[EXERCISE DESCRIPTION] In the entries below, find the line with "(346, 202) = (305, 107): none -> orange car" and the line with "(591, 375) = (400, 327): yellow". Return those two lines and all lines between them, exactly.

[THE DATA]
——

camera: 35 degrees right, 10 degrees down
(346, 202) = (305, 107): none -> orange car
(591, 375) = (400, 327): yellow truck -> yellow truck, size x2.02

——

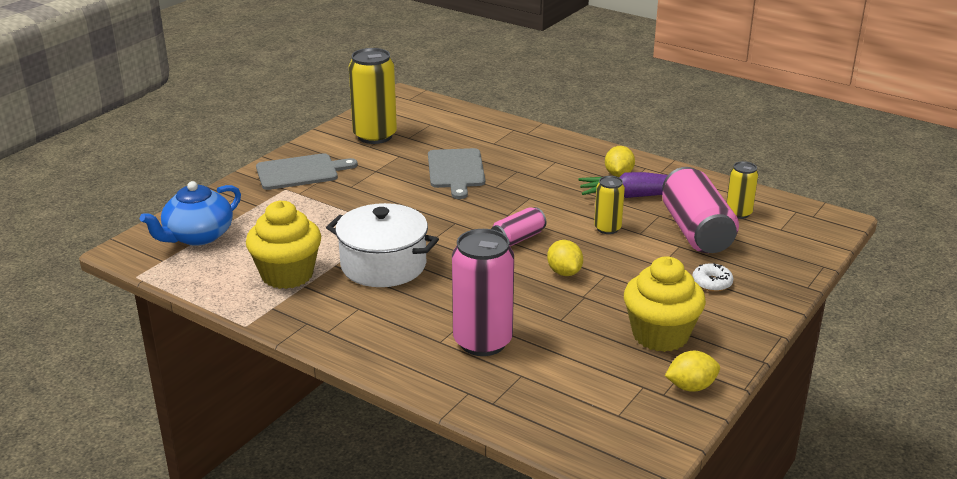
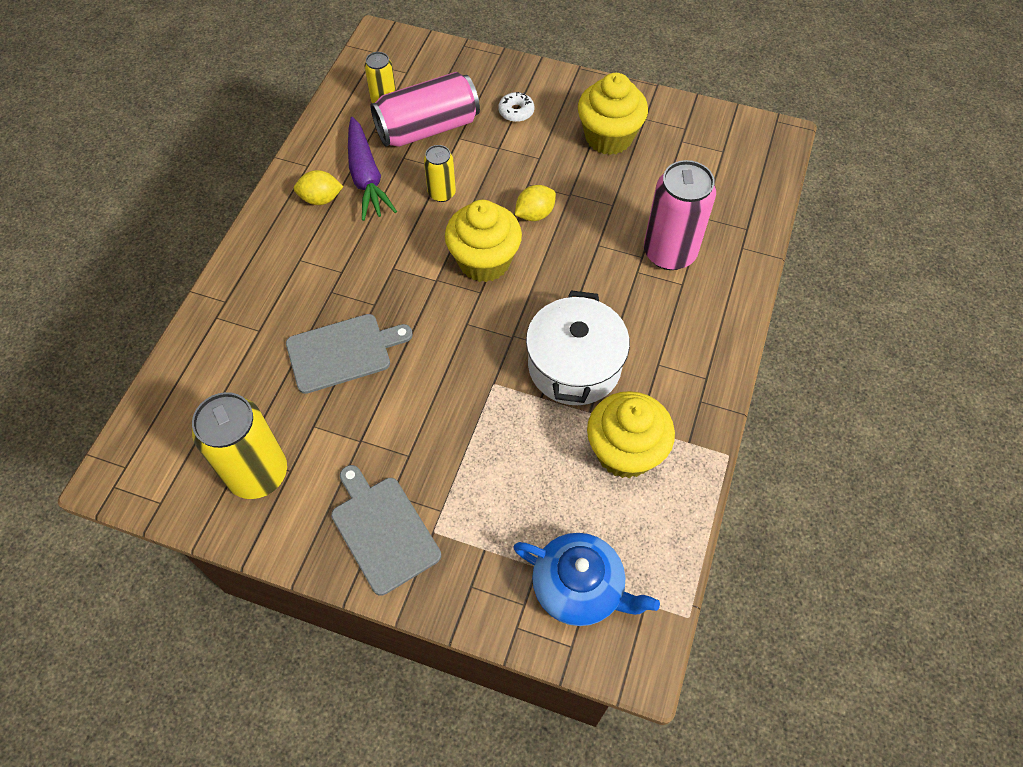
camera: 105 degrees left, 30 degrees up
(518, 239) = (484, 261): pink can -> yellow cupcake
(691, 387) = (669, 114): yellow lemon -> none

——

[WRITTEN SOLUTION]
(346, 202) = (305, 107): none -> orange car
(591, 375) = (400, 327): yellow truck -> yellow truck, size x2.02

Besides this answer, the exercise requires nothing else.